§ Task details
Pick out every line in the records below that contains the string "clef", treating uppercase and lowercase as different, and copy each such line.

§ Saved data entries
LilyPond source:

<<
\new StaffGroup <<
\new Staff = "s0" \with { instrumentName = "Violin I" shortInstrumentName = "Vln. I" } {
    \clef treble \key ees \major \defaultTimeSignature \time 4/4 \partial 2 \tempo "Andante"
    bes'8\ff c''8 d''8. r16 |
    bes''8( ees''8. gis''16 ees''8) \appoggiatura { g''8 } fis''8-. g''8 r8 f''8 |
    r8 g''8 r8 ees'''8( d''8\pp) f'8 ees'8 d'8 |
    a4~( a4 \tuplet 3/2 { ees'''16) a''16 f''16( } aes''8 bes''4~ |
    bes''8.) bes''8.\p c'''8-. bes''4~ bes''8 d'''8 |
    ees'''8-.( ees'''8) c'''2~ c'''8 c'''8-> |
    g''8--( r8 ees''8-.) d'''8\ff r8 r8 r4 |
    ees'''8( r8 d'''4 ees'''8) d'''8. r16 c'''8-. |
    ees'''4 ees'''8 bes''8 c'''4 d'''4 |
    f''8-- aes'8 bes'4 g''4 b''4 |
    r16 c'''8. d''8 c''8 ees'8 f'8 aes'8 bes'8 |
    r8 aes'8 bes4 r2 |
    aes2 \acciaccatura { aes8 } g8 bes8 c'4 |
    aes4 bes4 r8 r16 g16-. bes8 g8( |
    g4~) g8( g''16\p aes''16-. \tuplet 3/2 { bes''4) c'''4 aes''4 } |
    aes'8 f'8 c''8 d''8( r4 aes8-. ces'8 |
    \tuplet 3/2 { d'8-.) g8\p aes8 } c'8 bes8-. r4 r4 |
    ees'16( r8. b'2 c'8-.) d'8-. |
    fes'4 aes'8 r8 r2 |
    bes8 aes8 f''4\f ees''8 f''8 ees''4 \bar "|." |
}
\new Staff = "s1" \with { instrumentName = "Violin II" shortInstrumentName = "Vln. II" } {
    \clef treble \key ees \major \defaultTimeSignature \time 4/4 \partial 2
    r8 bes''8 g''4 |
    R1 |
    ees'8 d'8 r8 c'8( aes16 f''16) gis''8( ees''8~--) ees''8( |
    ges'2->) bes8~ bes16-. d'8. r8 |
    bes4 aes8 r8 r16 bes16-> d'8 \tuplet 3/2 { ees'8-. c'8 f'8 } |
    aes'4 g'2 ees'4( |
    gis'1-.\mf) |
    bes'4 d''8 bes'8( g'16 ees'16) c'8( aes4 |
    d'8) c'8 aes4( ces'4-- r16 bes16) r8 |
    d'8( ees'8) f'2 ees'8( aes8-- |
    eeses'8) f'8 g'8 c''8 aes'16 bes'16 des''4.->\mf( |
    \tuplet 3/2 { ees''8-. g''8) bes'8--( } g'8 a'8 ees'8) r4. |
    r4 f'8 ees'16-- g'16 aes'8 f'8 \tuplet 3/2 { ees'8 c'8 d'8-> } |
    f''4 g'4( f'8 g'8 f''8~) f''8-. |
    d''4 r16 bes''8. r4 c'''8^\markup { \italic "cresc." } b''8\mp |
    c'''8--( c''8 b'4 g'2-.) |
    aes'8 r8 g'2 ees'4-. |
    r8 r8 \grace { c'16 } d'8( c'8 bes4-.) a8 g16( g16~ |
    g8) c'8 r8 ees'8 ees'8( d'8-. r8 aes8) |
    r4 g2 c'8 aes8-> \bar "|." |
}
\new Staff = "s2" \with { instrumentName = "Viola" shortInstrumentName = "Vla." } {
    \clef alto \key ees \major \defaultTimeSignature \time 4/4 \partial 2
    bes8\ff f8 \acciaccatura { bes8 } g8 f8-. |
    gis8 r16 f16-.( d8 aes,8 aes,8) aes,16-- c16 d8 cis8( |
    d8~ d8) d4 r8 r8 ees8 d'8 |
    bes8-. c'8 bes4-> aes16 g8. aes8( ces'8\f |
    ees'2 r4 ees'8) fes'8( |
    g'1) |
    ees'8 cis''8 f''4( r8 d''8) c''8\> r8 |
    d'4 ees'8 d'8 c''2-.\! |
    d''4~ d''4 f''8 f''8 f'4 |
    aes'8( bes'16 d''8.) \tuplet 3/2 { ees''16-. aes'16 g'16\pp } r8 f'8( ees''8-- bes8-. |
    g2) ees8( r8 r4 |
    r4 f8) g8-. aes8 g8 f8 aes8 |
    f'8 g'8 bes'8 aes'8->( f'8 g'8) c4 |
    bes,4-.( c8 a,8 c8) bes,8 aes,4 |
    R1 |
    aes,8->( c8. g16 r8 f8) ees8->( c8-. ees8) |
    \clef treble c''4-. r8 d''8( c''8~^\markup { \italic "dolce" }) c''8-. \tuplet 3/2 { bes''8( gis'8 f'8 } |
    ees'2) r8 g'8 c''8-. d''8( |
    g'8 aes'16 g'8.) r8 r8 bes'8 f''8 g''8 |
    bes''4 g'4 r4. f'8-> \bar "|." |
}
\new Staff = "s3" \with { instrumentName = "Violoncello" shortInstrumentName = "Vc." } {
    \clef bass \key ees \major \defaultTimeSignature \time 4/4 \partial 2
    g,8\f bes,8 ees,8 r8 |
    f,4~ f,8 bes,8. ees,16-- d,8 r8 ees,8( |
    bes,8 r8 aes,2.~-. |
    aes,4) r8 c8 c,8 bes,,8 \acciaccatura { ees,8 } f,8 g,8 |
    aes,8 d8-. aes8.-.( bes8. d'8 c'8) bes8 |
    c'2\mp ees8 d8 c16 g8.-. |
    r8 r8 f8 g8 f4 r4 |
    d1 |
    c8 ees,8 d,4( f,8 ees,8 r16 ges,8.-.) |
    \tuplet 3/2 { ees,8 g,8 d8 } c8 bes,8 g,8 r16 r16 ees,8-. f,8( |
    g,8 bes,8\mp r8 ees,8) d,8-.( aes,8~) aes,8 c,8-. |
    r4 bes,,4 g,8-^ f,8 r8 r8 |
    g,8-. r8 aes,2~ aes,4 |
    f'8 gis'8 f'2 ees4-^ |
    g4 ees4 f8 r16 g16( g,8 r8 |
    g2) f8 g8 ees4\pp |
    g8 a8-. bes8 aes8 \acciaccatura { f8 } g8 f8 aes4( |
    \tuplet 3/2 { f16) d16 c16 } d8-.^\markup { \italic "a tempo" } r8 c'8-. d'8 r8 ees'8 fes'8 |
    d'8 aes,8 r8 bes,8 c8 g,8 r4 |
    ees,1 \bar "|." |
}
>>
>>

§ Task answer
    \clef treble \key ees \major \defaultTimeSignature \time 4/4 \partial 2 \tempo "Andante"
    \clef treble \key ees \major \defaultTimeSignature \time 4/4 \partial 2
    \clef alto \key ees \major \defaultTimeSignature \time 4/4 \partial 2
    \clef treble c''4-. r8 d''8( c''8~^\markup { \italic "dolce" }) c''8-. \tuplet 3/2 { bes''8( gis'8 f'8 } |
    \clef bass \key ees \major \defaultTimeSignature \time 4/4 \partial 2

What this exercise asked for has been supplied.